**Data for this exercise**.
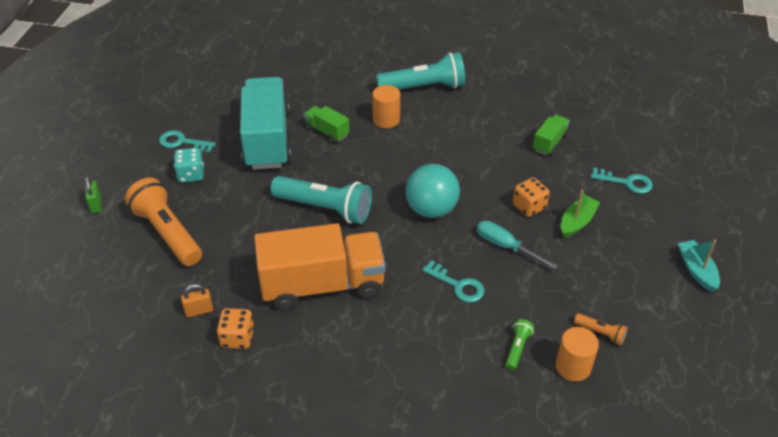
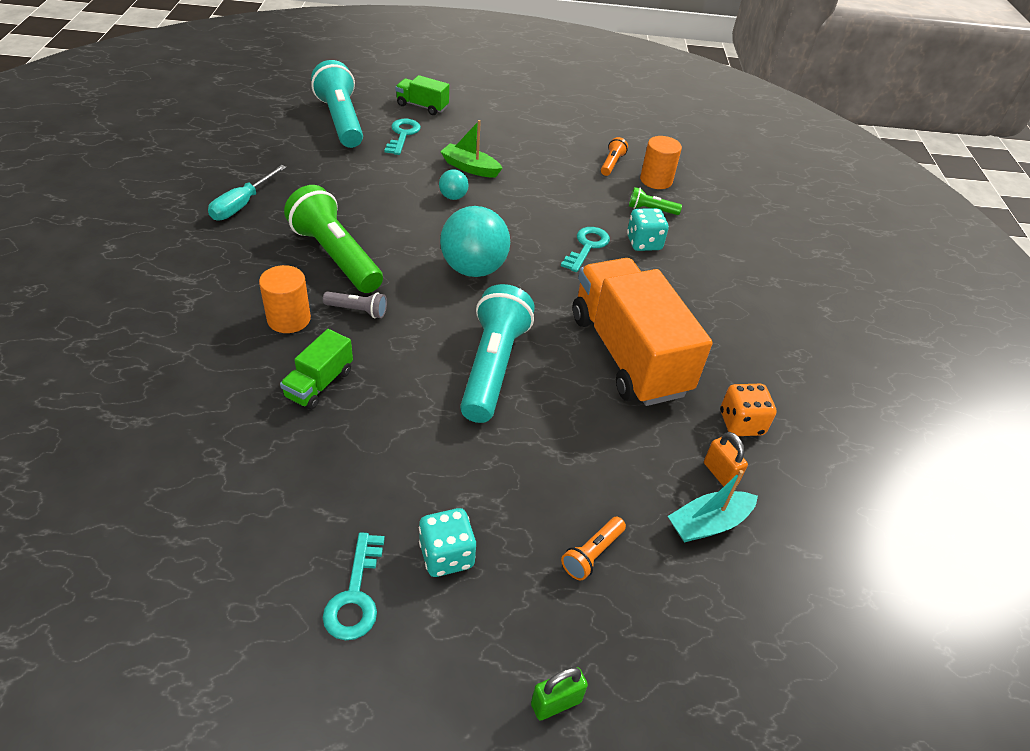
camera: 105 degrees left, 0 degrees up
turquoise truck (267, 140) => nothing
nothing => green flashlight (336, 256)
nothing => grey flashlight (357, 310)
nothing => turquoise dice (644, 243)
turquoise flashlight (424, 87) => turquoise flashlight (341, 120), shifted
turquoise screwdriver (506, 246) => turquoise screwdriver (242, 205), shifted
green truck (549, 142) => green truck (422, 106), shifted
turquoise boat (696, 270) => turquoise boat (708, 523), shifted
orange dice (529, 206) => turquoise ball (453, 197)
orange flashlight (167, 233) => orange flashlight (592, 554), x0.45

**Task**.
Could the lines from the top of the material through the line with "turquoise flashlight (424, 87)" be repeated exactly, pictures left out?

**Answer to this problem**.
camera: 105 degrees left, 0 degrees up
turquoise truck (267, 140) => nothing
nothing => green flashlight (336, 256)
nothing => grey flashlight (357, 310)
nothing => turquoise dice (644, 243)
turquoise flashlight (424, 87) => turquoise flashlight (341, 120), shifted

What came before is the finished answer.